(Before-and-after change records)
○ ○ ○ ○

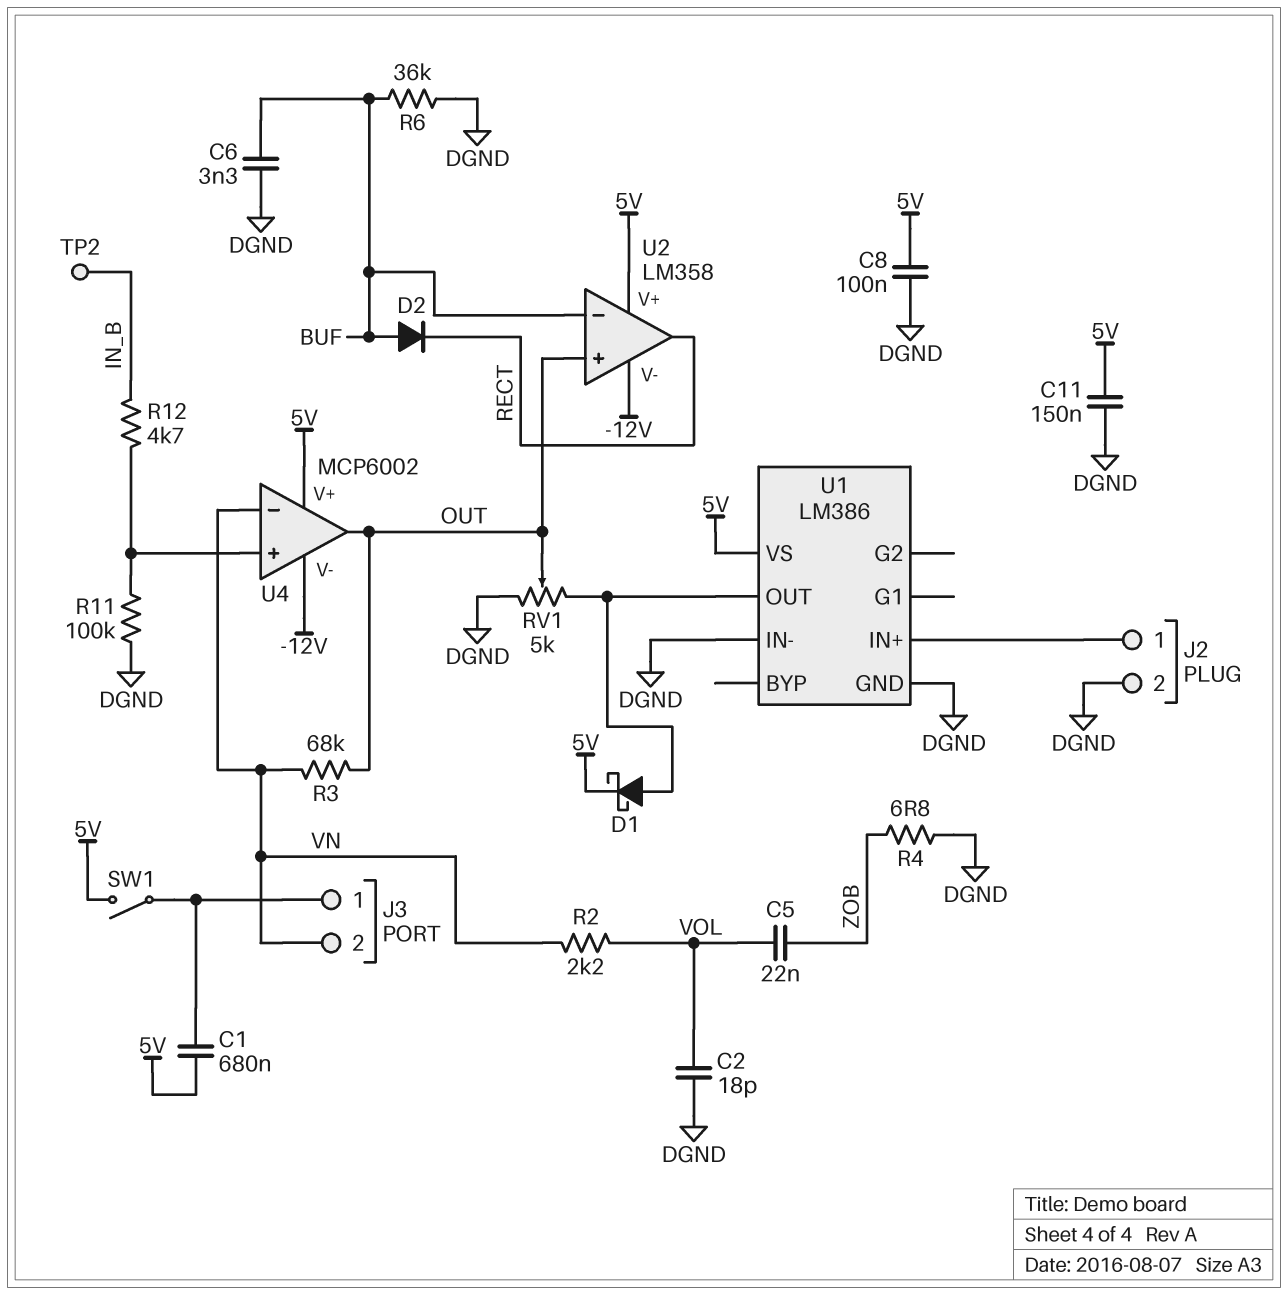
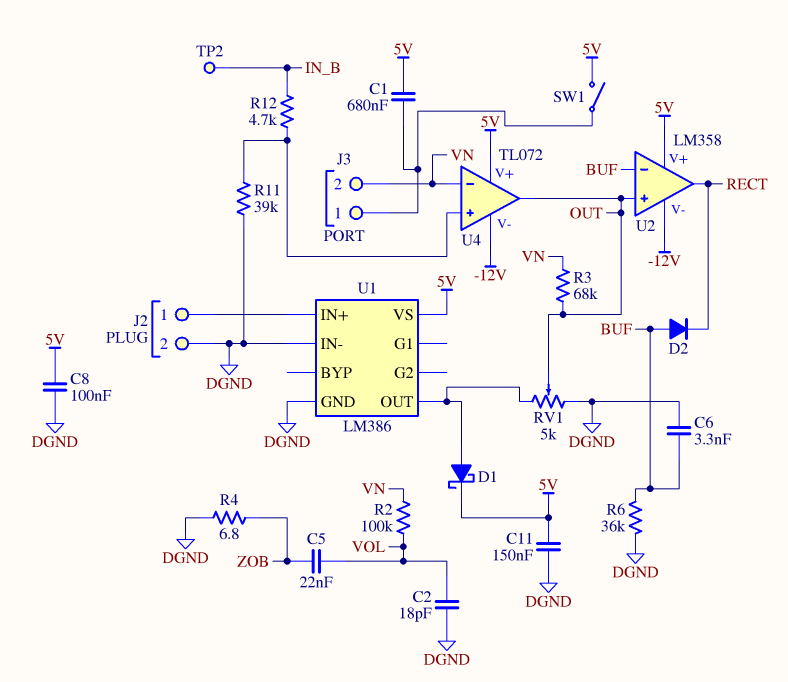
R2: 2.2k (VN, VOL) -> 100k (VN, VOL)
R11: 100k (DGND, U4/in+) -> 39k (DGND, U4/in+)
U4: MCP6002 -> TL072

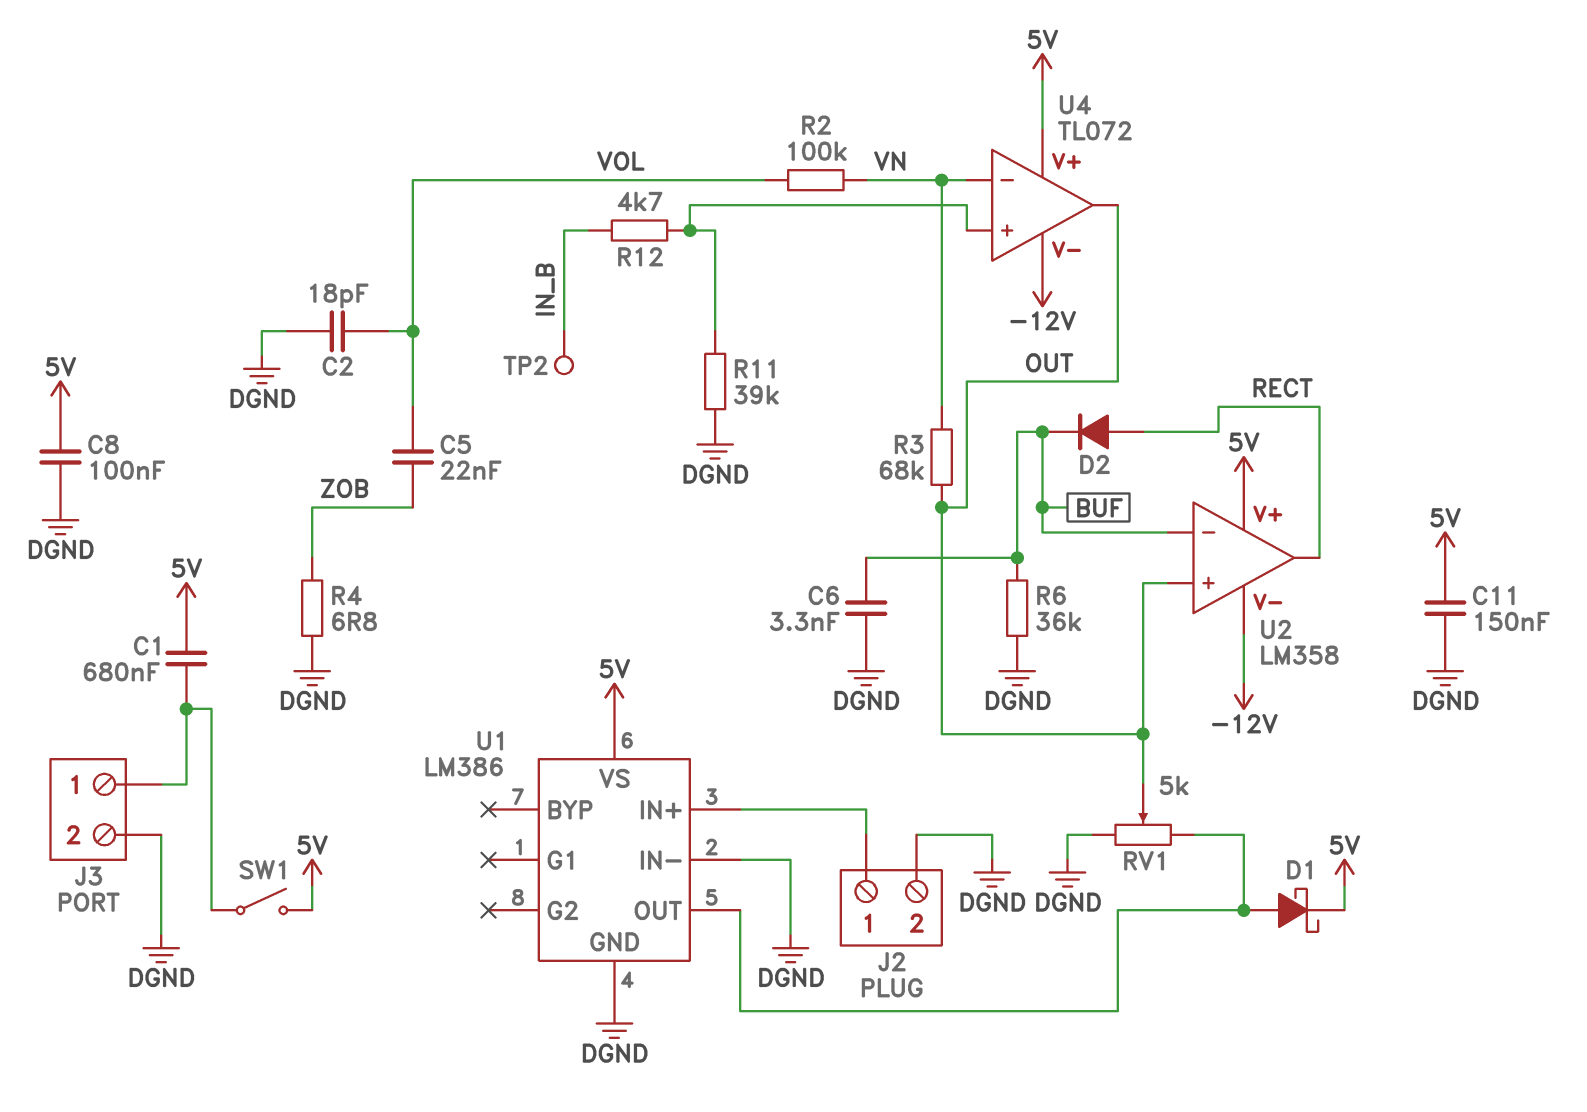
D2: diode (A BUF, K RECT) -> diode (A RECT, K BUF)
J3 pin 2: VN -> DGND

○ ○ ○ ○

* Activity *
Pictures are to be omitted; otherwise, write out the data exactly as it appears.

* Answer section *
R2: 2.2k (VN, VOL) -> 100k (VN, VOL)
R11: 100k (DGND, U4/in+) -> 39k (DGND, U4/in+)
U4: MCP6002 -> TL072

D2: diode (A BUF, K RECT) -> diode (A RECT, K BUF)
J3 pin 2: VN -> DGND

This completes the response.